[DESCRIPTION OF THE TASK]:
Pull out each line in the listing below that contains the string "time".

(Dataset items)
-=-=-=-=-
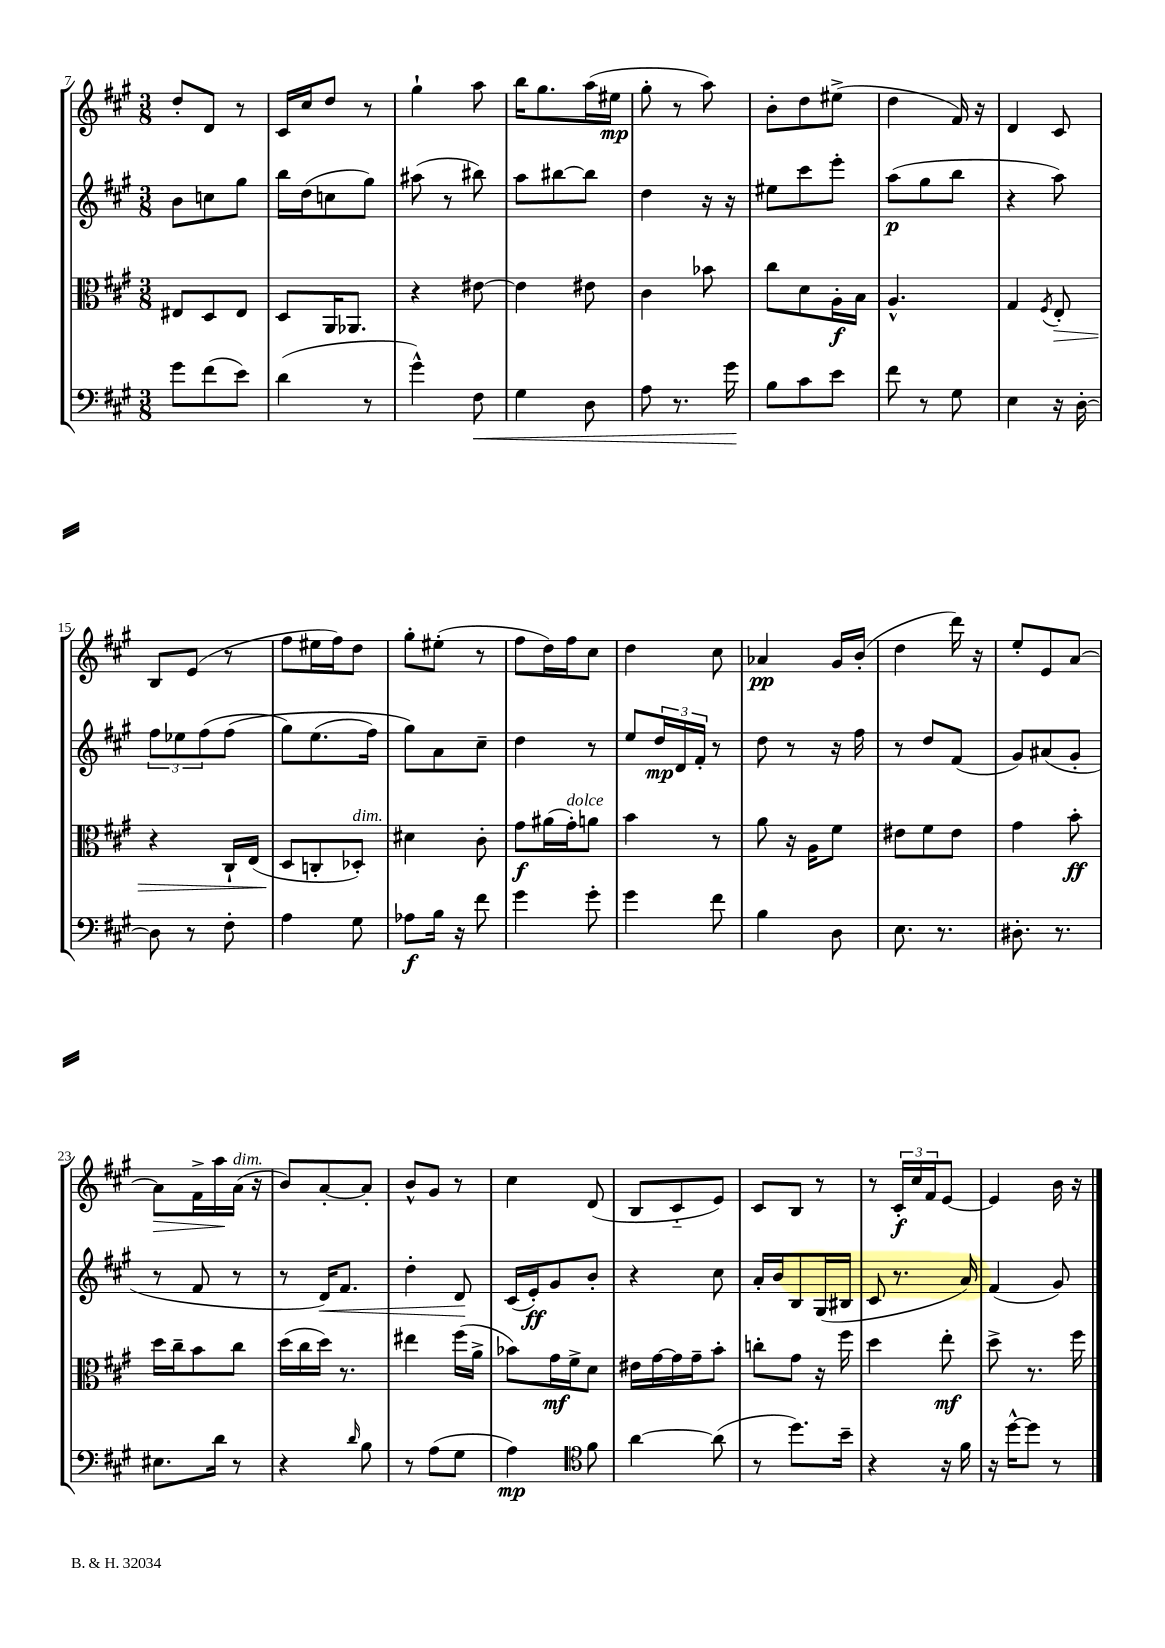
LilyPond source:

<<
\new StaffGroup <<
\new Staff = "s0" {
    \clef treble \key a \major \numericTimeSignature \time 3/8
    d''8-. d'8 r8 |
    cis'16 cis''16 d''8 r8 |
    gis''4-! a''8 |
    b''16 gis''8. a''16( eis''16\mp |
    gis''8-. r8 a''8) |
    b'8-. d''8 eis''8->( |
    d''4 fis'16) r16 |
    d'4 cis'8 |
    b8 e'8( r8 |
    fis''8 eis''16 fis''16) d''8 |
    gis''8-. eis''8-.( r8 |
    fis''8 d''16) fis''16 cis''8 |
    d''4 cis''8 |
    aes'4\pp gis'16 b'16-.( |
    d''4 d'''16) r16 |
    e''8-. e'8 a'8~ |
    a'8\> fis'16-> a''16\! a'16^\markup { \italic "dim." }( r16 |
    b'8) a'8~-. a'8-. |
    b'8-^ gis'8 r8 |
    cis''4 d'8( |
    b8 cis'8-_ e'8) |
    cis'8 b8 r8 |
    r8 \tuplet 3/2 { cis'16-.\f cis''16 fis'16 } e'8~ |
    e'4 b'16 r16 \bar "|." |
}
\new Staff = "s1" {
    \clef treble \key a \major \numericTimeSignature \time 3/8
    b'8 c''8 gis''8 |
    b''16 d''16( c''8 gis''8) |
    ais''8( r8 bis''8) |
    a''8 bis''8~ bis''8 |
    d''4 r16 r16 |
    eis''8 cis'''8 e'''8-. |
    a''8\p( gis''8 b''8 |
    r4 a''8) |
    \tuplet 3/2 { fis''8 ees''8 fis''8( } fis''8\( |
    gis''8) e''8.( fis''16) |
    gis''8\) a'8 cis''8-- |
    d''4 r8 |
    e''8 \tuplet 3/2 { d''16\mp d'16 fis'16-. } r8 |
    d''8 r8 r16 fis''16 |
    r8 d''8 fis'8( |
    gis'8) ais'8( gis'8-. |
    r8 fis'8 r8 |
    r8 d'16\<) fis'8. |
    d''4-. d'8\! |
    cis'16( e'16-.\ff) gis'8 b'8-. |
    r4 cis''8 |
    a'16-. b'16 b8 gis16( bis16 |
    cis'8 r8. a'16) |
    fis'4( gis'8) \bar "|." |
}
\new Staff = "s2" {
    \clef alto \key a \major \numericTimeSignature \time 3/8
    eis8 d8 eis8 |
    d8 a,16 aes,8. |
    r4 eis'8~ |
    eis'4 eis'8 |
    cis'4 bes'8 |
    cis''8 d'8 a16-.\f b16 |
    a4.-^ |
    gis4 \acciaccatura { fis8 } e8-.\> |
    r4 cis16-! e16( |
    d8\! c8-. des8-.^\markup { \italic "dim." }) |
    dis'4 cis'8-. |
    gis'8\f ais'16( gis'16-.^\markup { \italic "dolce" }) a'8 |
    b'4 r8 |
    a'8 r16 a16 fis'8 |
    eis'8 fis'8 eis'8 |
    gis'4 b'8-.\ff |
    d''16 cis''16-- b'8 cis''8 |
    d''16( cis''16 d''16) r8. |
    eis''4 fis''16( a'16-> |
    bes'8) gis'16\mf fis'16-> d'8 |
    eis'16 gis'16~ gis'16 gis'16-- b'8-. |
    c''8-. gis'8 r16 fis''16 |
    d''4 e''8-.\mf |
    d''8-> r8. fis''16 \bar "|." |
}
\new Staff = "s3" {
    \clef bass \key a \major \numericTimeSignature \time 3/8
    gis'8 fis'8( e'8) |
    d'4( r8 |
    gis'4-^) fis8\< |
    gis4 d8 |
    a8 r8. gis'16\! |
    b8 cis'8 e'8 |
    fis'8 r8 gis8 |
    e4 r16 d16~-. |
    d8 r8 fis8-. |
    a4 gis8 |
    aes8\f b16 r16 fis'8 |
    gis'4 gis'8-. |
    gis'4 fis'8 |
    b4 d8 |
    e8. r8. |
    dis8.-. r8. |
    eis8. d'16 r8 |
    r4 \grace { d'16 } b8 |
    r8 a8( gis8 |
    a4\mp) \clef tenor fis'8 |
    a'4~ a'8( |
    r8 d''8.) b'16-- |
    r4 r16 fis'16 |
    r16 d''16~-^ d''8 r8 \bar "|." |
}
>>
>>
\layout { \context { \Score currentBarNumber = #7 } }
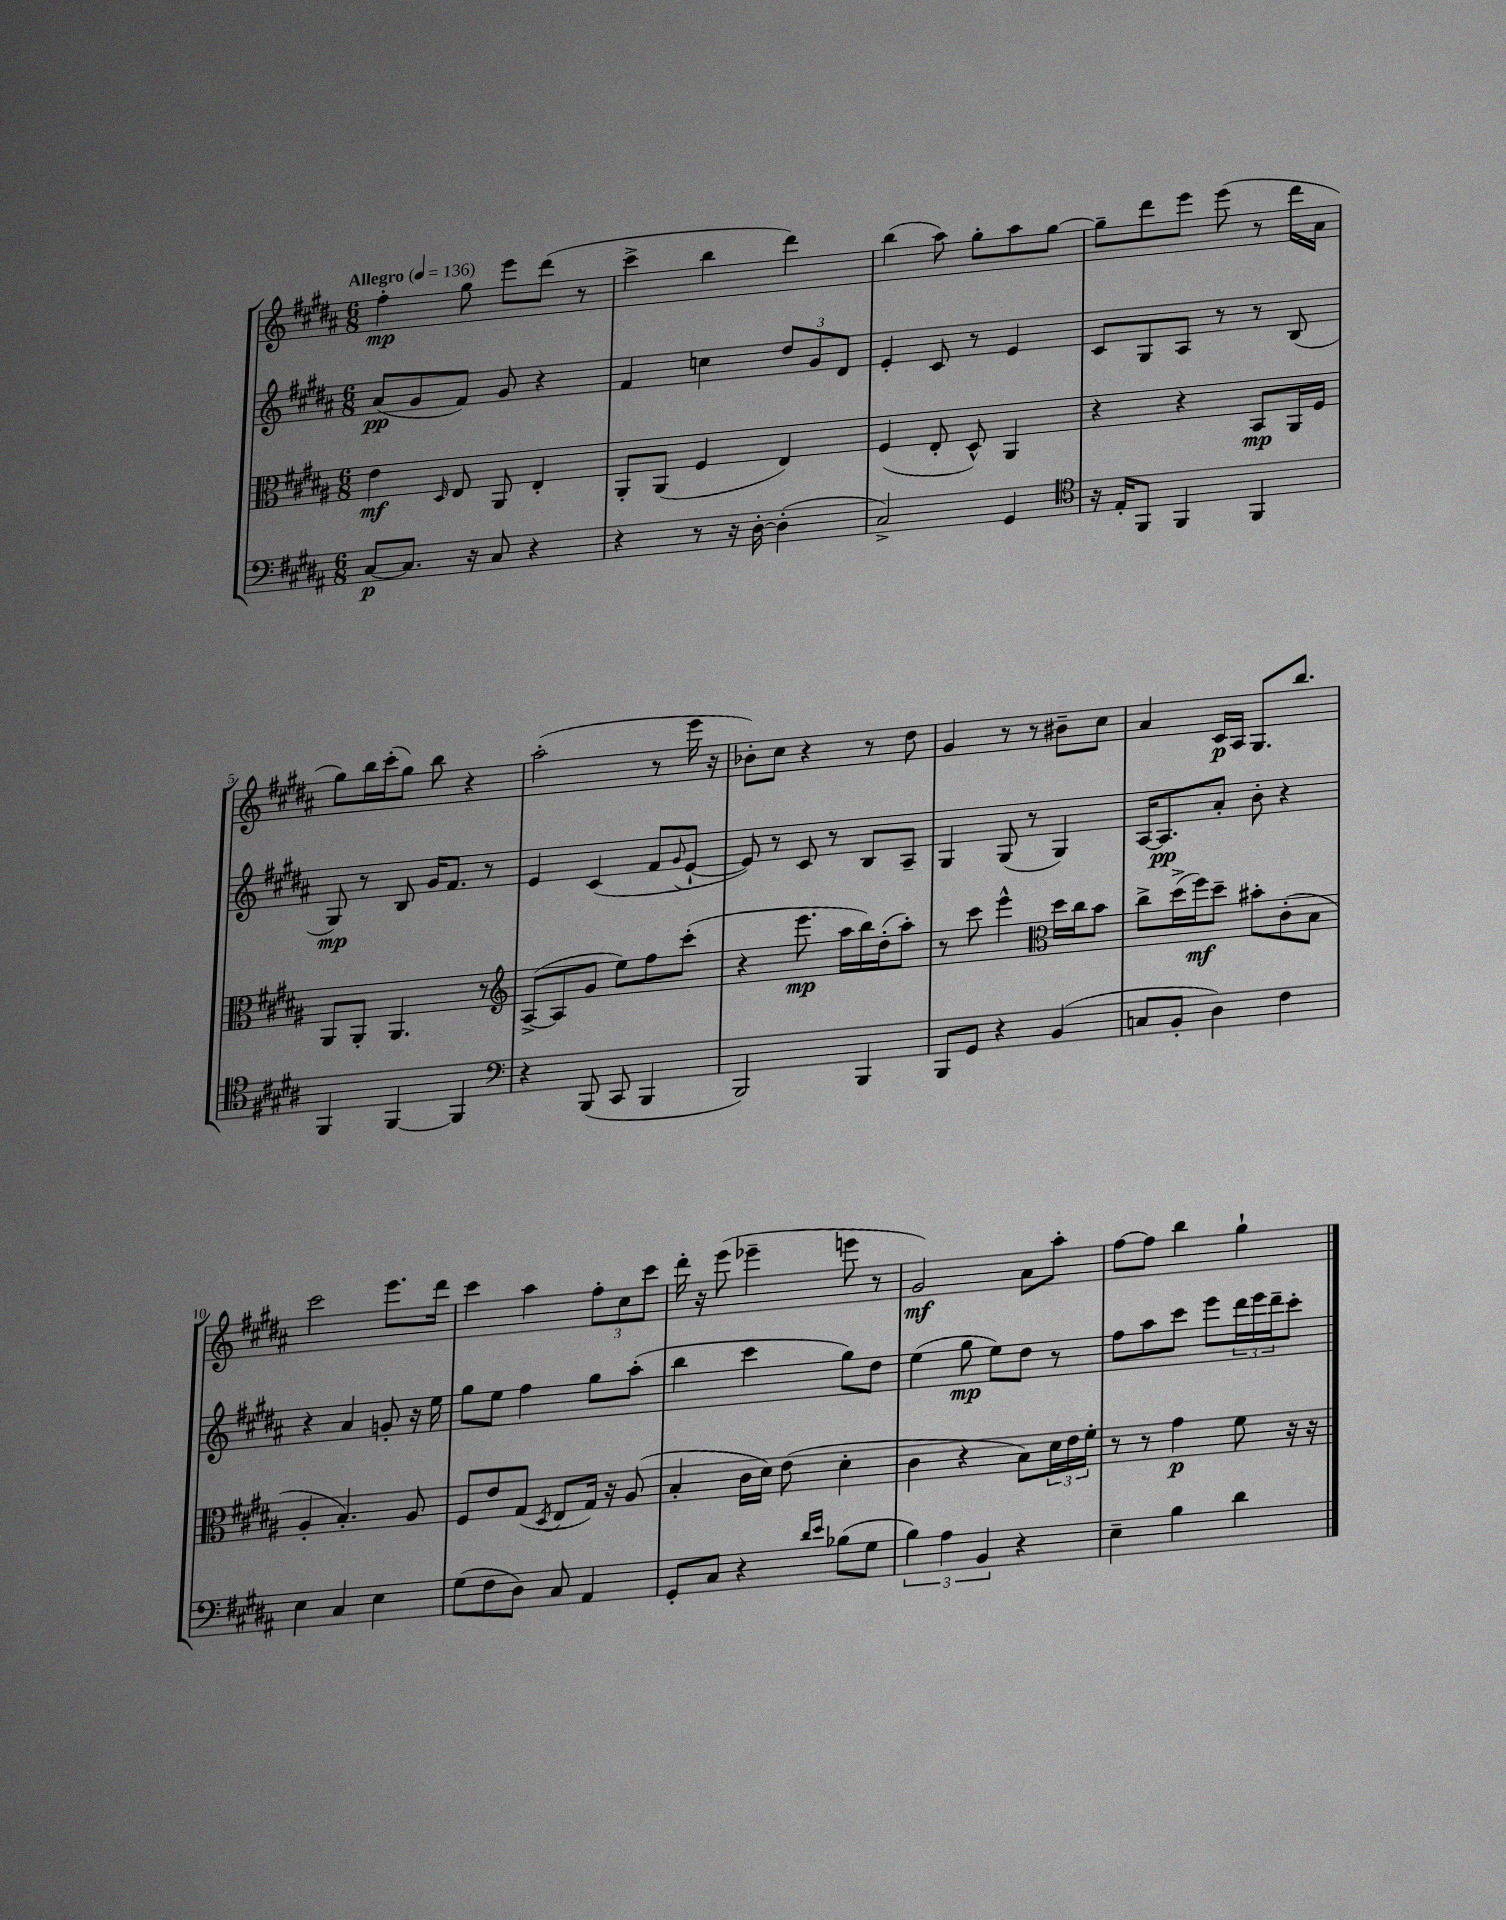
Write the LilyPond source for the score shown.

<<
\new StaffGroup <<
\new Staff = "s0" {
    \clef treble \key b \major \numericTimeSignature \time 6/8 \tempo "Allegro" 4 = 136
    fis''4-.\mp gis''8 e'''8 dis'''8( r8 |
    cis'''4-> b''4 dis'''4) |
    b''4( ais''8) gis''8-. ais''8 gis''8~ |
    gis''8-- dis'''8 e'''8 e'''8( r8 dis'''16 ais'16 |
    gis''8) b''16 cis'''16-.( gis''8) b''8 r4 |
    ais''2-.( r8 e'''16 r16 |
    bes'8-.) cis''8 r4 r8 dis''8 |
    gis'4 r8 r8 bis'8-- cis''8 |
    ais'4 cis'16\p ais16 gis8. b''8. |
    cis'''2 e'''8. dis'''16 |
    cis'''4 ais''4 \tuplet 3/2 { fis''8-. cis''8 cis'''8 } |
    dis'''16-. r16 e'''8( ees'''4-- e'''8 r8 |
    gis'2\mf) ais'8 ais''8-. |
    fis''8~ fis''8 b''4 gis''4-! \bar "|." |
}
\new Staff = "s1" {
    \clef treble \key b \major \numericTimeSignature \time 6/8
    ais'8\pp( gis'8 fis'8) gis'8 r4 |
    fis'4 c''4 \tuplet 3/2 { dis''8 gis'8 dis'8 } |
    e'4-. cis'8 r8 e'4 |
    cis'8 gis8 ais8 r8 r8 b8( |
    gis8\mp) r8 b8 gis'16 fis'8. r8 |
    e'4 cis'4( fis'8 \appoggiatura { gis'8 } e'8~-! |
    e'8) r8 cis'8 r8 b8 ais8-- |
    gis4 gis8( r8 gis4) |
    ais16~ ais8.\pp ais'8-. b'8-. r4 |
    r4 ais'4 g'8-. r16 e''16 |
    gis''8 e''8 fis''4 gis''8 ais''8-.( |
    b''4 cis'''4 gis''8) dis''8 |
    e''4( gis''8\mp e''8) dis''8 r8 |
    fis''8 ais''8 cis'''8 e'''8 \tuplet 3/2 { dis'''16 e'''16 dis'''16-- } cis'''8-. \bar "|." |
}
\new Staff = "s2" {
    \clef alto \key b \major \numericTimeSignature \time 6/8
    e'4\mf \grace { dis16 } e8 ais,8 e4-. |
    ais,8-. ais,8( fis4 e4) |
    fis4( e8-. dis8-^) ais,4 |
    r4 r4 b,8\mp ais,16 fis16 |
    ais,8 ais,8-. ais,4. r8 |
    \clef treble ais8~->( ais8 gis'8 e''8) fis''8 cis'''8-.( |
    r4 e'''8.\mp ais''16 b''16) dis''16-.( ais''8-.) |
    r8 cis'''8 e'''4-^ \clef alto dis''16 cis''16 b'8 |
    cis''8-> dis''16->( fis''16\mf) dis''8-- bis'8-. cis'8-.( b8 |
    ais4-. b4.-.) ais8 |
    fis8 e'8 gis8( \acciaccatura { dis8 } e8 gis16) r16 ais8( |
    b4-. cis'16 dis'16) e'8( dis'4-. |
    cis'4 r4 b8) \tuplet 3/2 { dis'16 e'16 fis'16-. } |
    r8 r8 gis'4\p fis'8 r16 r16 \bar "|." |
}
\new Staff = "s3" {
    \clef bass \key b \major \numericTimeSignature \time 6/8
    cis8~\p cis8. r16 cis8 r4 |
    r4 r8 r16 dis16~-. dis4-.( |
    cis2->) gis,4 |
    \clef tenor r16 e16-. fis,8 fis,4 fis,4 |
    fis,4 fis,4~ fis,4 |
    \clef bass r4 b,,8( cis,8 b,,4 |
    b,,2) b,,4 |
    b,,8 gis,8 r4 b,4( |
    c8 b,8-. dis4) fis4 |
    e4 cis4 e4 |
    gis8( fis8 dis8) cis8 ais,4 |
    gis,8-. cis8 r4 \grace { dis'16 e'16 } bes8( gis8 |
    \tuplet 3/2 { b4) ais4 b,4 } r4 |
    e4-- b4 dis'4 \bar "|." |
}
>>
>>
-=-=-=-=-
[ANSWER TO THIS EXERCISE]:
    \clef treble \key a \major \numericTimeSignature \time 3/8
    \clef treble \key a \major \numericTimeSignature \time 3/8
    \clef alto \key a \major \numericTimeSignature \time 3/8
    \clef bass \key a \major \numericTimeSignature \time 3/8
    \clef treble \key b \major \numericTimeSignature \time 6/8 \tempo "Allegro" 4 = 136
    \clef treble \key b \major \numericTimeSignature \time 6/8
    \clef alto \key b \major \numericTimeSignature \time 6/8
    \clef bass \key b \major \numericTimeSignature \time 6/8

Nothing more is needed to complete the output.